Stored data:
▶
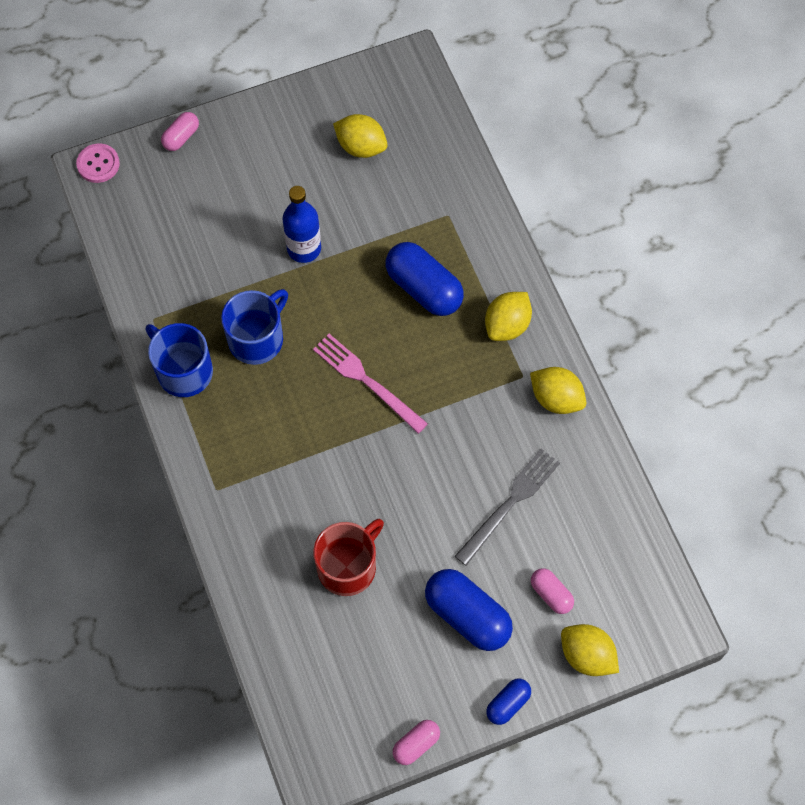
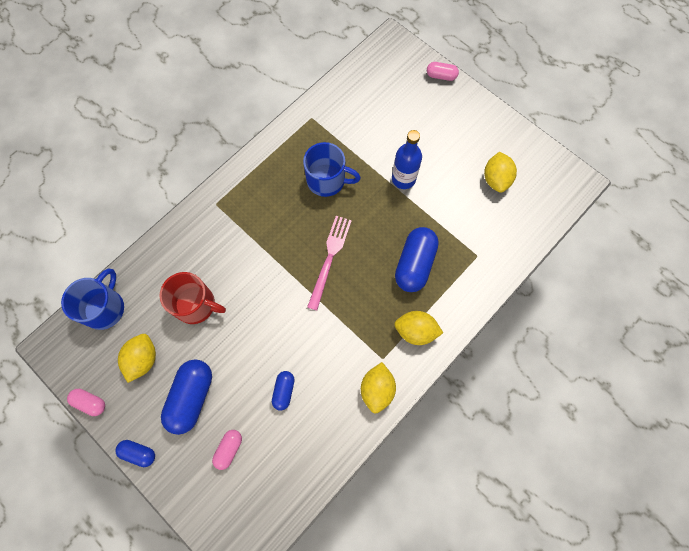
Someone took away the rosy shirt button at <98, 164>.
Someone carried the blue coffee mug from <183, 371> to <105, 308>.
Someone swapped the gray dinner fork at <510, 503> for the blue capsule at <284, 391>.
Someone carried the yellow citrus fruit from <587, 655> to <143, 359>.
◀
Exercise details:
Print all the lines above again exactly, without any pictures.

Response to this task:
Someone took away the rosy shirt button at <98, 164>.
Someone carried the blue coffee mug from <183, 371> to <105, 308>.
Someone swapped the gray dinner fork at <510, 503> for the blue capsule at <284, 391>.
Someone carried the yellow citrus fruit from <587, 655> to <143, 359>.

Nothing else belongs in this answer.